• **Dataset content**
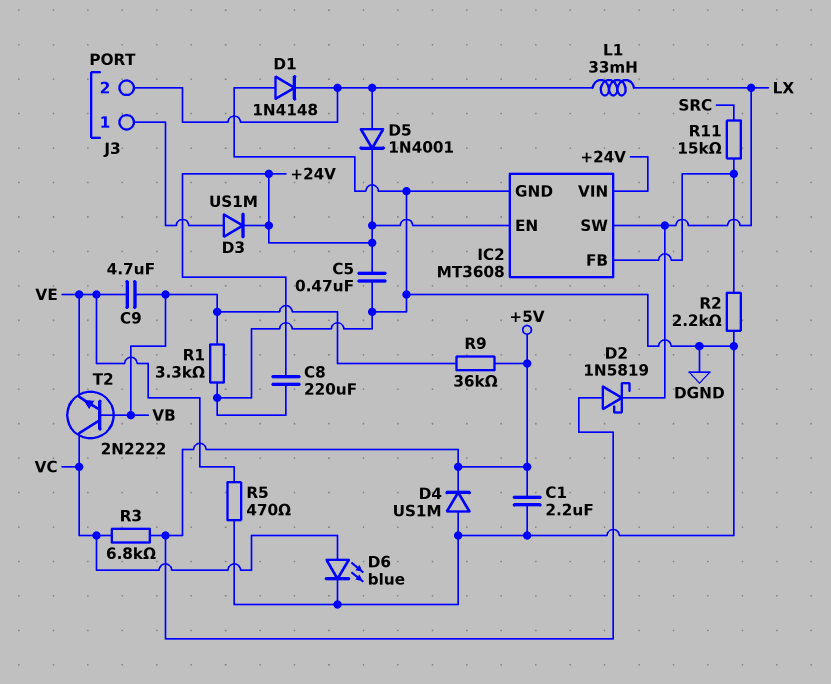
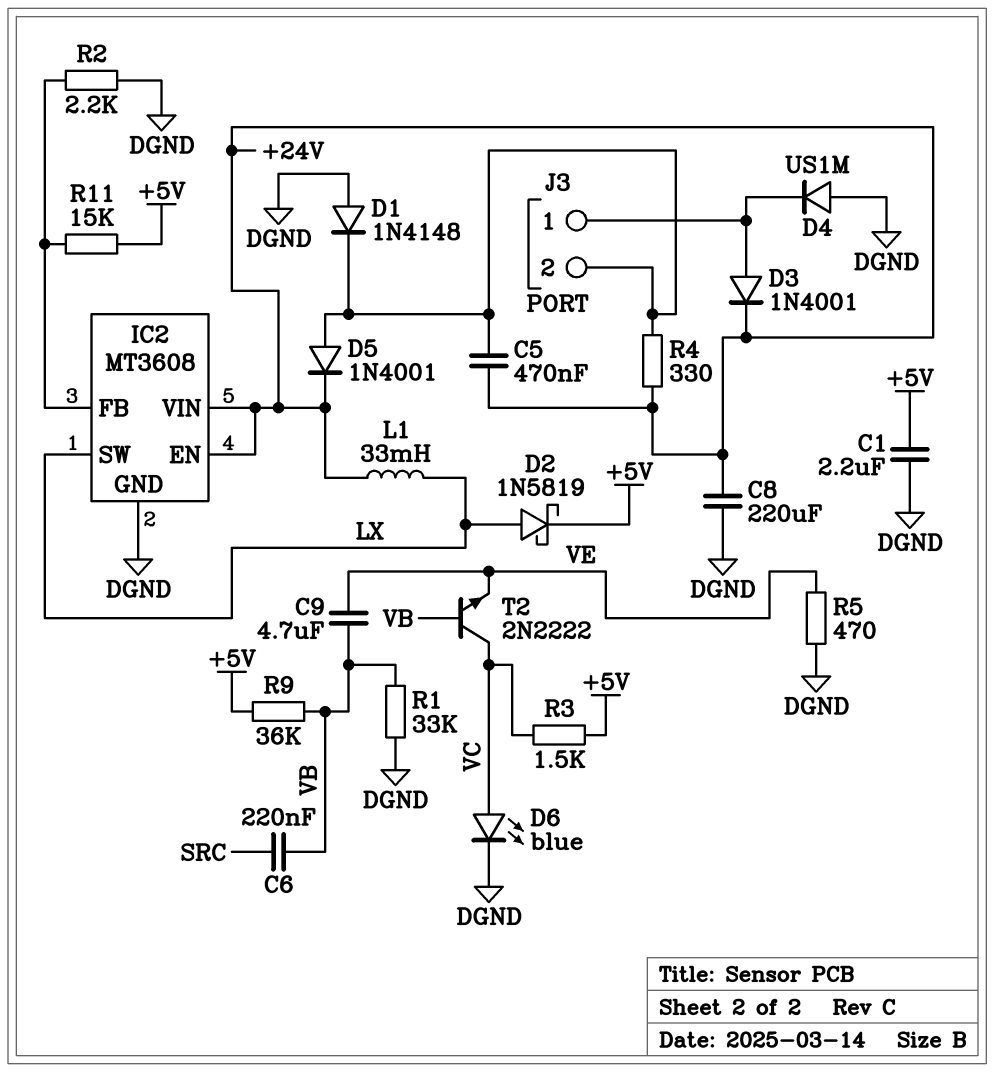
C5: 470nF (+24V, DGND) -> 470nF (+24V, J3/2)
C6: none -> 220nF (SRC, VB)
D2: schottky 1N5819 (A +5V, K LX) -> schottky 1N5819 (A LX, K +5V)
D3: diode US1M (A J3/1, K +24V) -> diode 1N4001 (A J3/1, K +24V)
D4: diode US1M (A DGND, K +5V) -> diode US1M (A DGND, K J3/1)
L1: 33mH (J3/2, LX) -> 33mH (+24V, LX)
R1: 3.3k (DGND, VB) -> 33k (DGND, VB)
R3: 6.8k (+5V, VC) -> 1.5k (+5V, VC)
R4: none -> 330 (+24V, J3/2)
R11: 15k (IC2/FB, SRC) -> 15k (+5V, IC2/FB)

• **About this exercise**
Return the complete material exactly as given, excluding images.

• **Final answer**
C5: 470nF (+24V, DGND) -> 470nF (+24V, J3/2)
C6: none -> 220nF (SRC, VB)
D2: schottky 1N5819 (A +5V, K LX) -> schottky 1N5819 (A LX, K +5V)
D3: diode US1M (A J3/1, K +24V) -> diode 1N4001 (A J3/1, K +24V)
D4: diode US1M (A DGND, K +5V) -> diode US1M (A DGND, K J3/1)
L1: 33mH (J3/2, LX) -> 33mH (+24V, LX)
R1: 3.3k (DGND, VB) -> 33k (DGND, VB)
R3: 6.8k (+5V, VC) -> 1.5k (+5V, VC)
R4: none -> 330 (+24V, J3/2)
R11: 15k (IC2/FB, SRC) -> 15k (+5V, IC2/FB)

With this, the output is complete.